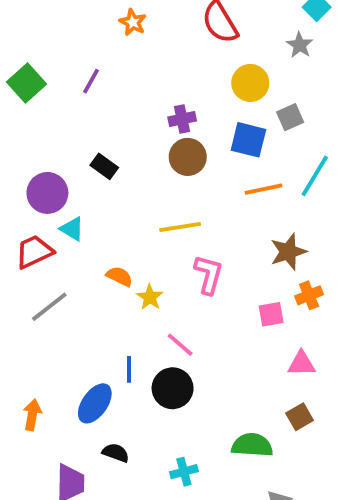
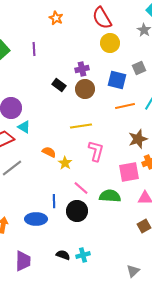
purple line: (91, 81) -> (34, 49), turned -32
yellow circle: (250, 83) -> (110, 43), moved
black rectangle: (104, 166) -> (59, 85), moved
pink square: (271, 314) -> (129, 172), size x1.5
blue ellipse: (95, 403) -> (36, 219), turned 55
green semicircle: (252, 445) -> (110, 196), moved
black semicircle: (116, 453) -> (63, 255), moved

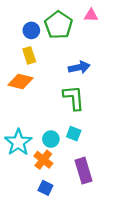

····················

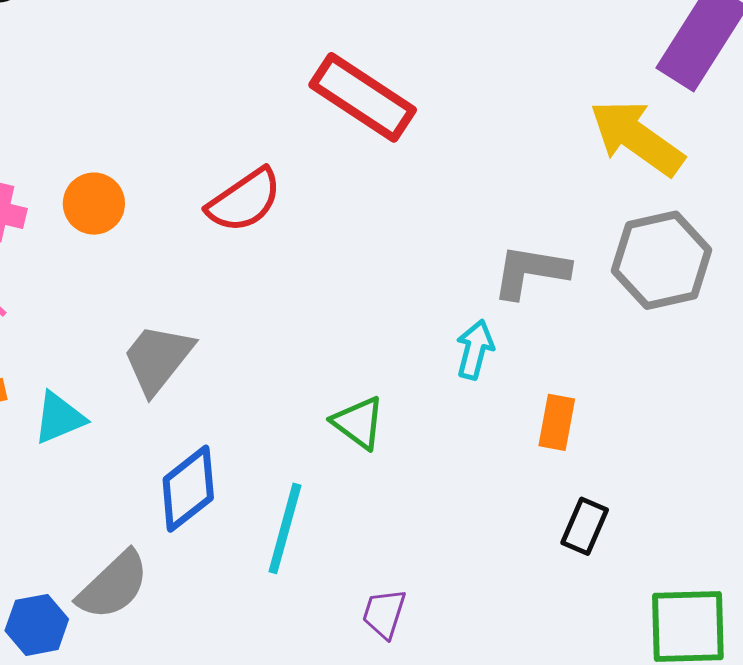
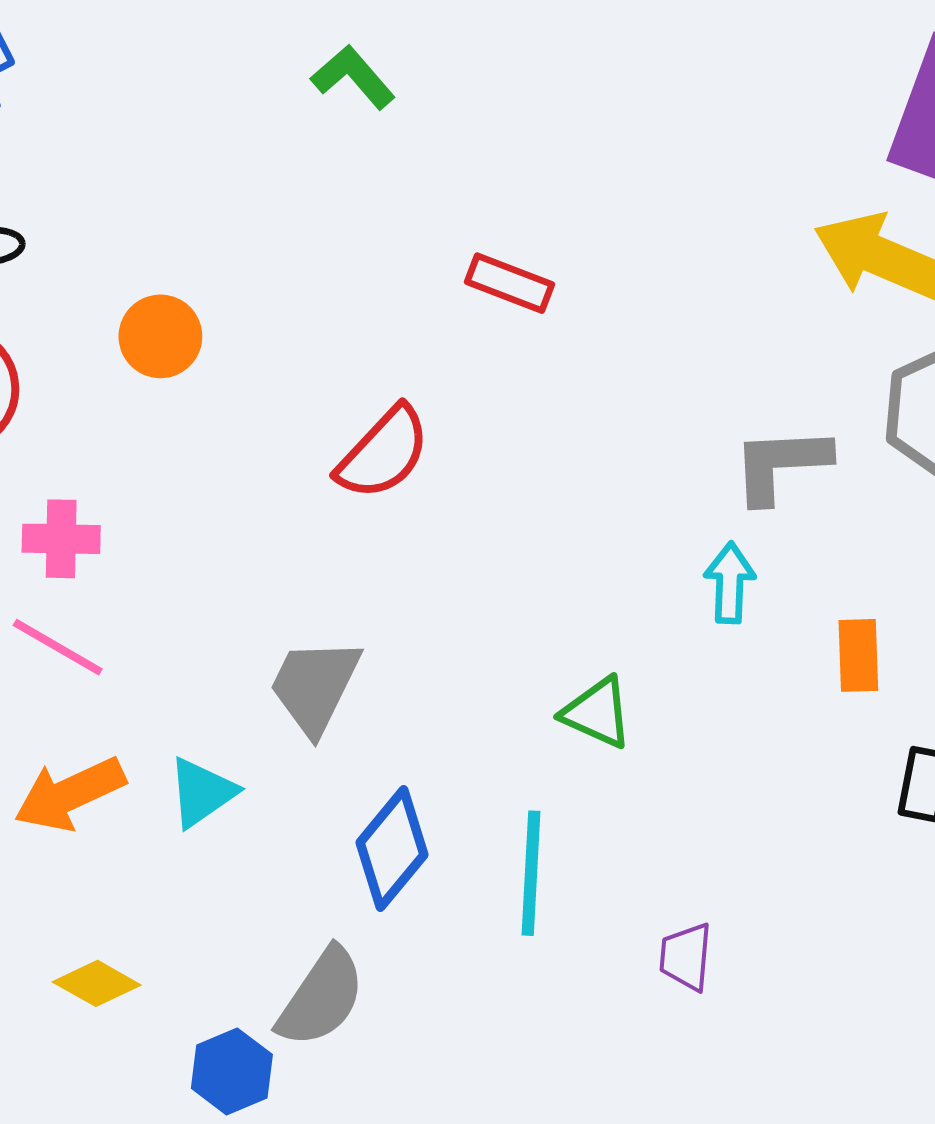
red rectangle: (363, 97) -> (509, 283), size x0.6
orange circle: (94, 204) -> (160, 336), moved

····················

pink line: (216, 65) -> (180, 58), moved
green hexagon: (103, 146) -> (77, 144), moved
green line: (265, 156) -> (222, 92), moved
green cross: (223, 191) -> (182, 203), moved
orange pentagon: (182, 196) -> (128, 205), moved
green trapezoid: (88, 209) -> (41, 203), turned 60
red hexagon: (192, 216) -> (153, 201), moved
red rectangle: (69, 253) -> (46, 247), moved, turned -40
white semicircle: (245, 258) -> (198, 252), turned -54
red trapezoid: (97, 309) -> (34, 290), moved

····················

-- Task --
In the listing above, locate the line containing "purple line: (91, 81) -> (34, 49), turned -32" and the line containing "black semicircle: (116, 453)". Transcribe those two lines and everything between them, exactly as written.

-- Reply --
purple line: (91, 81) -> (34, 49), turned -32
yellow circle: (250, 83) -> (110, 43), moved
black rectangle: (104, 166) -> (59, 85), moved
pink square: (271, 314) -> (129, 172), size x1.5
blue ellipse: (95, 403) -> (36, 219), turned 55
green semicircle: (252, 445) -> (110, 196), moved
black semicircle: (116, 453) -> (63, 255), moved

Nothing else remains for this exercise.